[Object state change records]
..............................

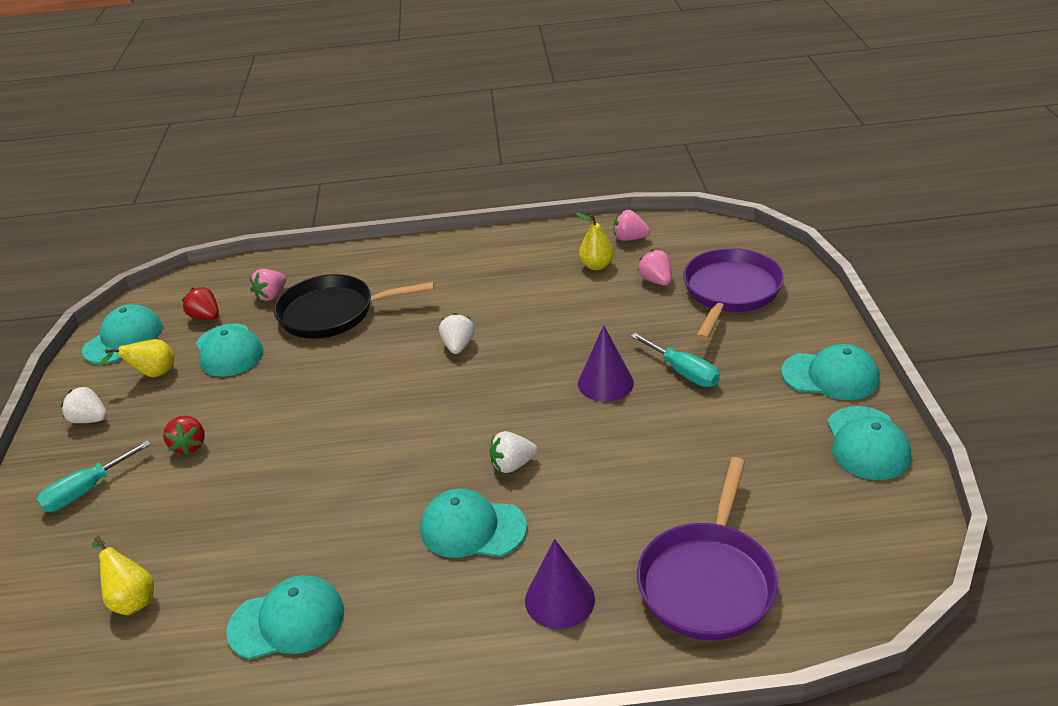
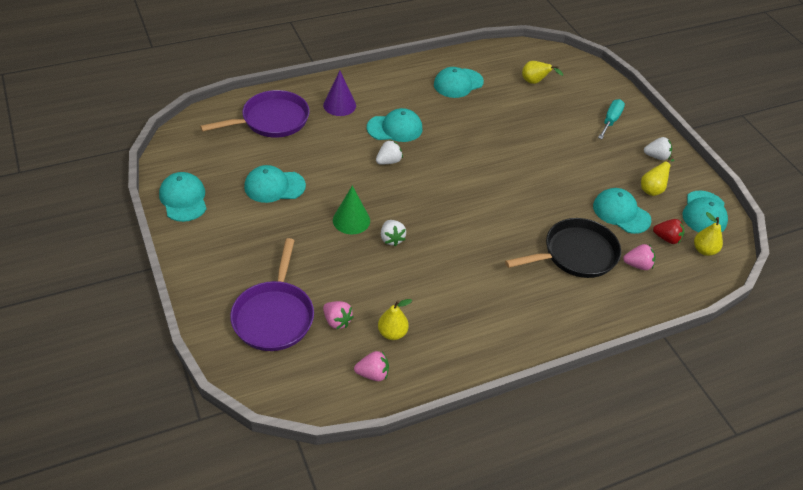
camera: 155 degrees right, 10 degrees up
red strawberry [163,416,205,455] -> none
pink strawberry [250,269,286,301] -> pink strawberry turned 75 degrees clockwise [623,244,655,270]
white strawberry [439,313,475,354] -> white strawberry moved to [381,220,406,247]
purple cone [578,325,634,402] -> green cone [333,186,370,234]
turquoise screwdriver [631,333,720,387] -> none
purple pan [637,457,778,640] -> purple pan turned 60 degrees clockwise [200,90,310,138]
turquoise cap [781,344,879,400] -> turquoise cap moved to [244,165,306,203]
none -> yellow pear [694,212,723,256]

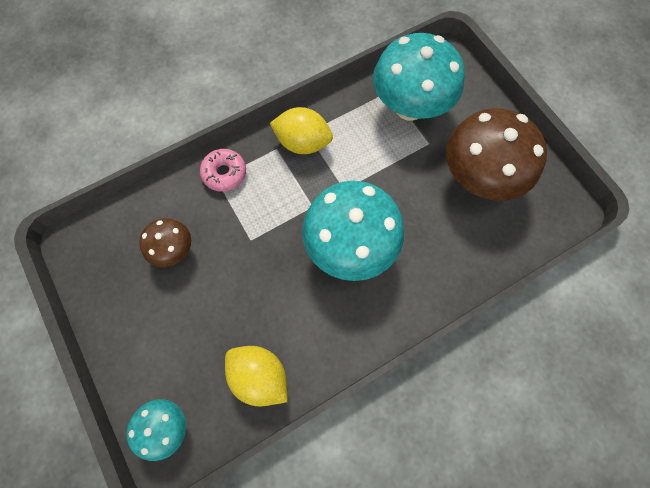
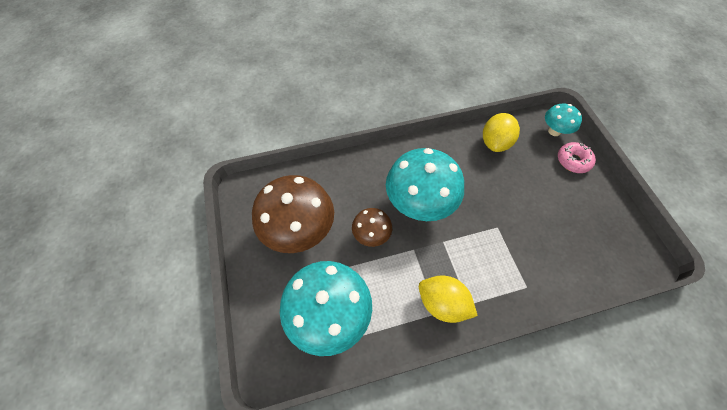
camera: 165 degrees left, 10 degrees down
brown mushroom [139,218,191,267] -> brown mushroom moved to [352,208,392,247]
pink donut [200,149,246,192] -> pink donut moved to [558,142,596,173]
yellow lemon [225,346,288,406] -> yellow lemon turned 60 degrees clockwise [483,113,520,152]

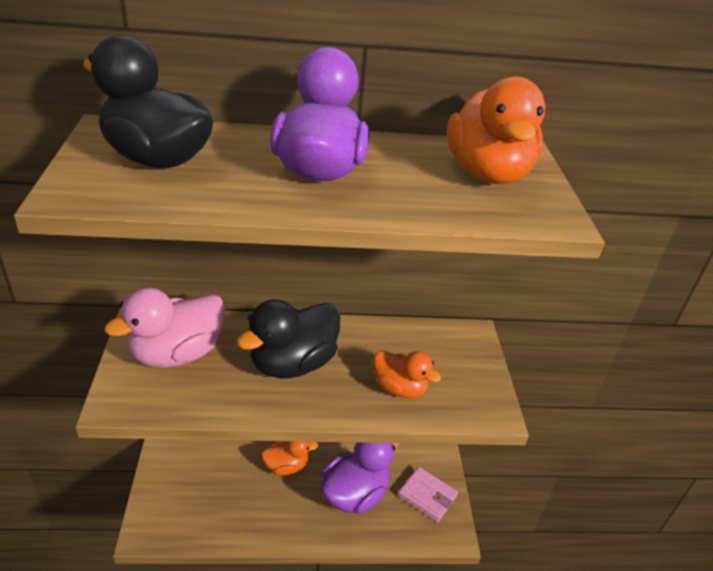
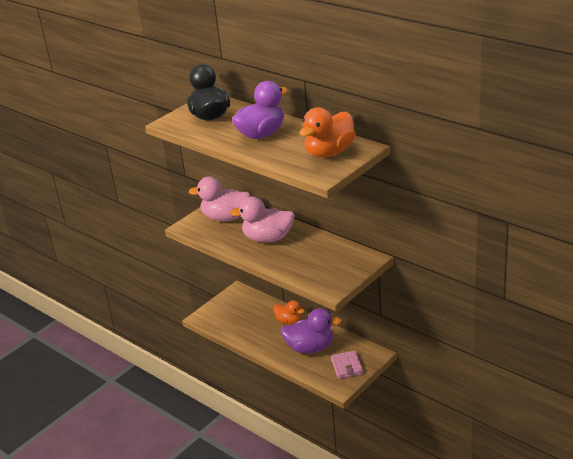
camera: 50 degrees right, 5 degrees down
black duck [236,299,340,378] -> pink duck [230,196,295,243]
orange duck [373,350,441,398] -> none

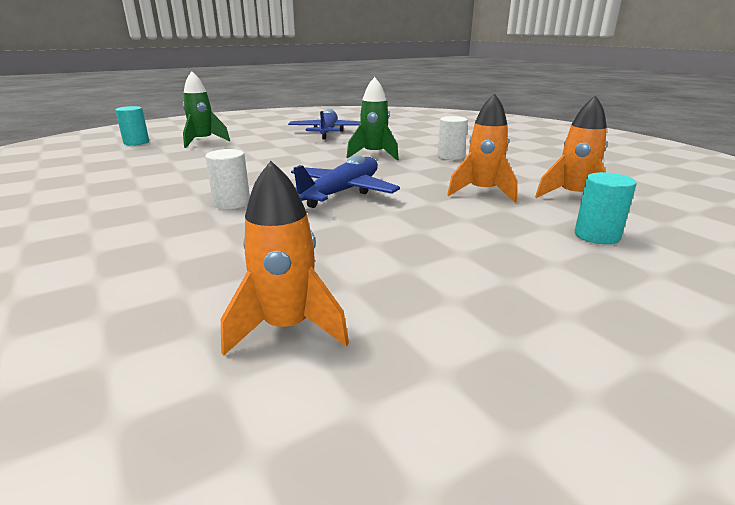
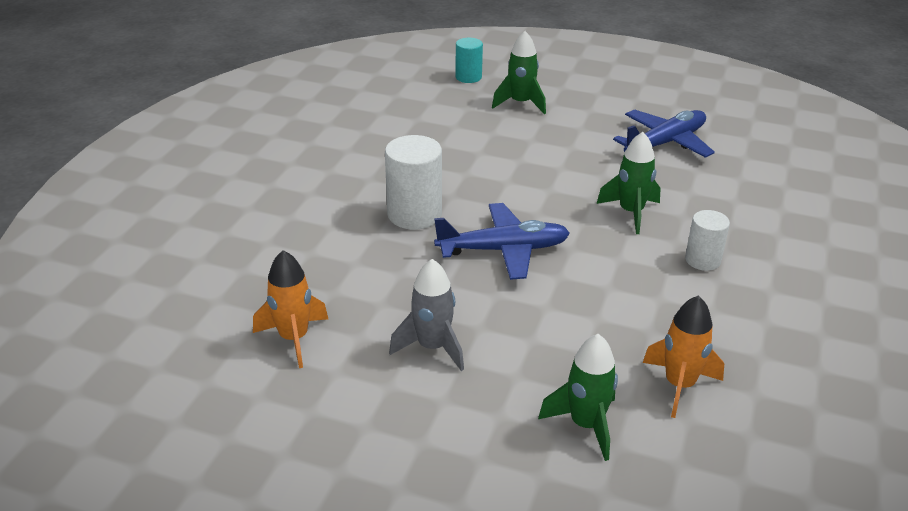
camera: 50 degrees right, 10 degrees up
white cylinder [205,149,250,209] -> white cylinder [385,135,442,230], size x1.64
orange rocket [447,93,517,203] -> none
turquoise cylinder [575,172,636,244] -> green rocket [538,334,618,461]
none -> grey rocket [389,259,464,371]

..............................

#### [What the exercise asks]
Print exactly the lines from the first line of the records above through the line containing "white strawberry [439,313,475,354]", both included, and leave the pictures out.

#### [Answer section]
camera: 155 degrees right, 10 degrees up
red strawberry [163,416,205,455] -> none
pink strawberry [250,269,286,301] -> pink strawberry turned 75 degrees clockwise [623,244,655,270]
white strawberry [439,313,475,354] -> white strawberry moved to [381,220,406,247]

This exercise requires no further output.